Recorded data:

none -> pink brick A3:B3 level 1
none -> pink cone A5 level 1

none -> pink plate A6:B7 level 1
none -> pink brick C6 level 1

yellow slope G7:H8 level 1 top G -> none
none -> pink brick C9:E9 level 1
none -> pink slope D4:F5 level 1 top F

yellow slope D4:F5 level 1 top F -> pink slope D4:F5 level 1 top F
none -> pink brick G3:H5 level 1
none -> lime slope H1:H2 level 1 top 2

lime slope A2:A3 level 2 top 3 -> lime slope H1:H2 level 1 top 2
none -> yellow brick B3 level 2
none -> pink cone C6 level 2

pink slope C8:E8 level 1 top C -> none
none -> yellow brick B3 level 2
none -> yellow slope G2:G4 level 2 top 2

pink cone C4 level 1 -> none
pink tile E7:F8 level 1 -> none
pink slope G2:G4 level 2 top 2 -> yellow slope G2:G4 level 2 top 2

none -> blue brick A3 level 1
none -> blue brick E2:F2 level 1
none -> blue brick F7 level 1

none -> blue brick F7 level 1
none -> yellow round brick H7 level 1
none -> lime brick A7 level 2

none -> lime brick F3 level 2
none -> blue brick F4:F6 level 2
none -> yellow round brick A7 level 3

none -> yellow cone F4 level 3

YOUR INSTRUCTIONS:
Print out each record above exactly, with nothing omitted.

FINISHED EXERCISE:
none -> pink brick A3:B3 level 1
none -> pink cone A5 level 1

none -> pink plate A6:B7 level 1
none -> pink brick C6 level 1

yellow slope G7:H8 level 1 top G -> none
none -> pink brick C9:E9 level 1
none -> pink slope D4:F5 level 1 top F

yellow slope D4:F5 level 1 top F -> pink slope D4:F5 level 1 top F
none -> pink brick G3:H5 level 1
none -> lime slope H1:H2 level 1 top 2

lime slope A2:A3 level 2 top 3 -> lime slope H1:H2 level 1 top 2
none -> yellow brick B3 level 2
none -> pink cone C6 level 2

pink slope C8:E8 level 1 top C -> none
none -> yellow brick B3 level 2
none -> yellow slope G2:G4 level 2 top 2

pink cone C4 level 1 -> none
pink tile E7:F8 level 1 -> none
pink slope G2:G4 level 2 top 2 -> yellow slope G2:G4 level 2 top 2

none -> blue brick A3 level 1
none -> blue brick E2:F2 level 1
none -> blue brick F7 level 1

none -> blue brick F7 level 1
none -> yellow round brick H7 level 1
none -> lime brick A7 level 2

none -> lime brick F3 level 2
none -> blue brick F4:F6 level 2
none -> yellow round brick A7 level 3

none -> yellow cone F4 level 3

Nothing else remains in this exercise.